── Available records

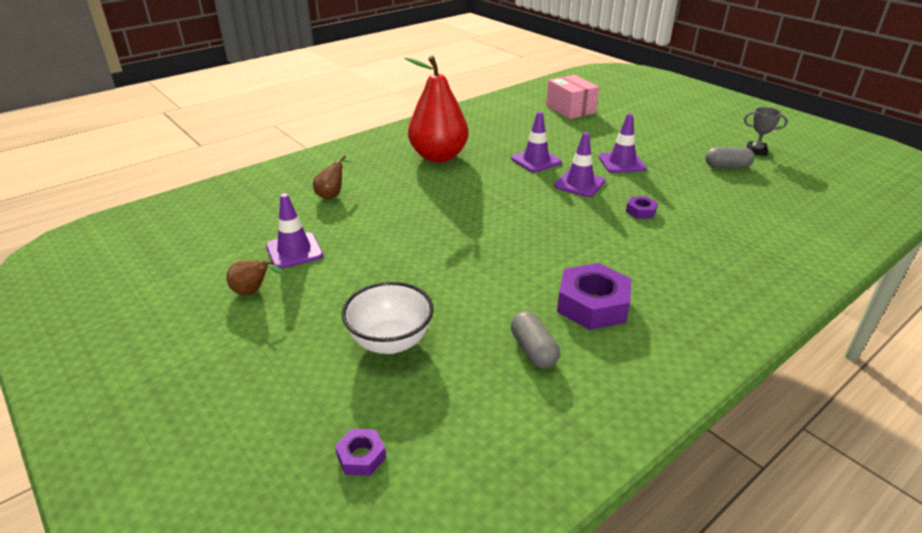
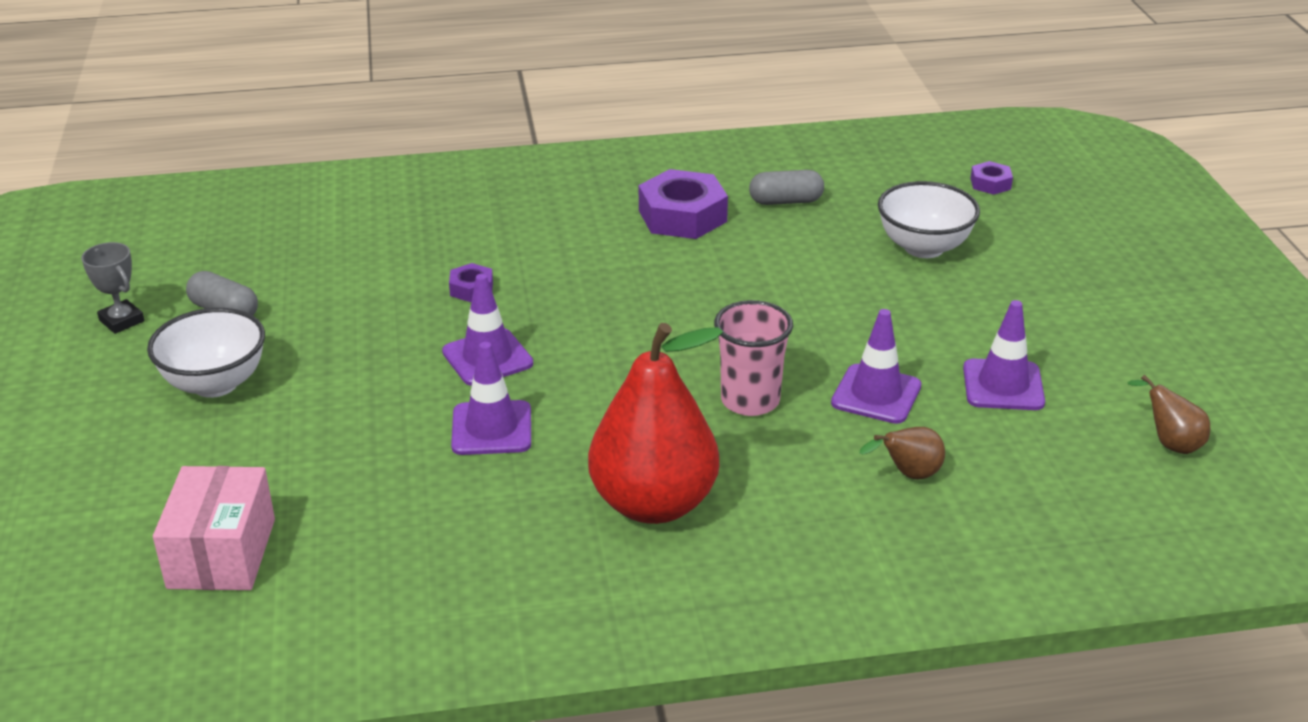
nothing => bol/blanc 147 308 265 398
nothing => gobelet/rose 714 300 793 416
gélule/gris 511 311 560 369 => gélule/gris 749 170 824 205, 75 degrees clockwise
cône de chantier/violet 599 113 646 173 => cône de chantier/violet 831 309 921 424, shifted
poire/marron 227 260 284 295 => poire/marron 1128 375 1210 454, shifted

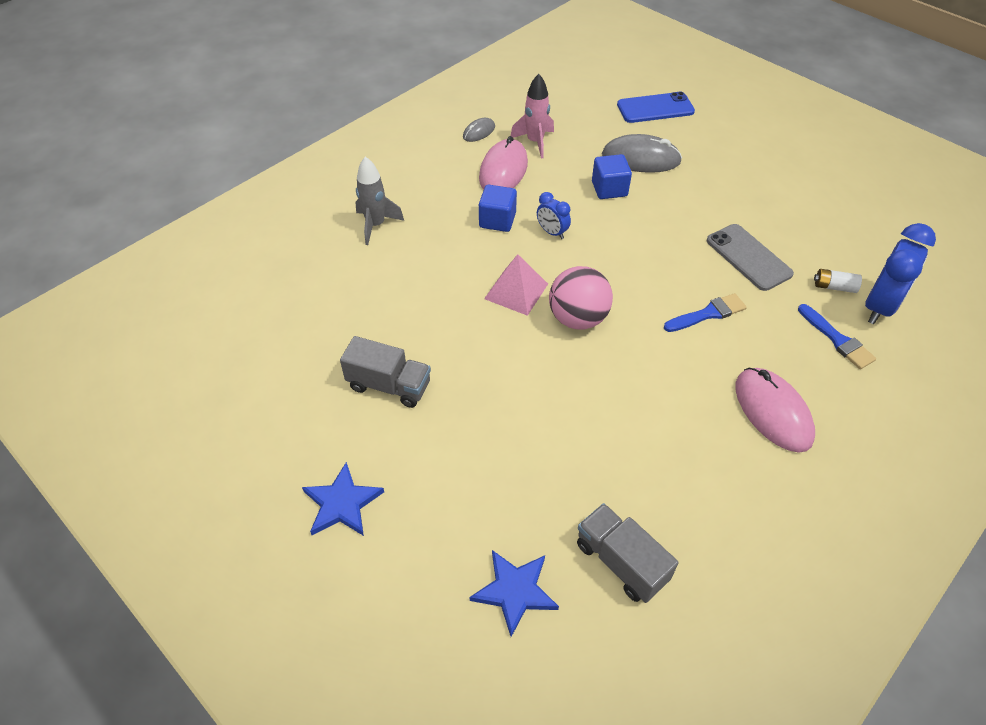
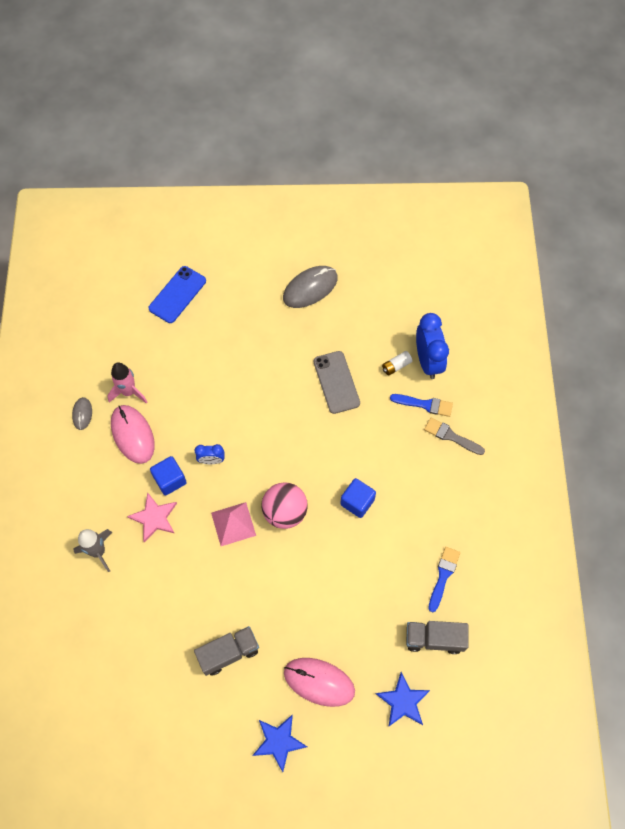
nothing => étoile/rose 127 492 177 542
souris/gris 602 134 682 173 => souris/gris 283 266 338 308, shifted
souris/rose 735 368 815 452 => souris/rose 284 658 355 707, shifted
téléphone/gris 707 224 794 291 => téléphone/gris 314 351 360 414, 60 degrees clockwise
cube/bleu 592 154 632 199 => cube/bleu 340 478 376 518, shifted
nothing => pinceau/gris 424 417 485 455
pinceau/bleu 664 293 747 332 => pinceau/bleu 428 547 460 612, shifted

────

**Requirement**
Beginning at the line that holds "nothing => pinceau/gris 424 417 485 455", reproduce the lines exactly up to and including the final line of the entries.

**Your response**
nothing => pinceau/gris 424 417 485 455
pinceau/bleu 664 293 747 332 => pinceau/bleu 428 547 460 612, shifted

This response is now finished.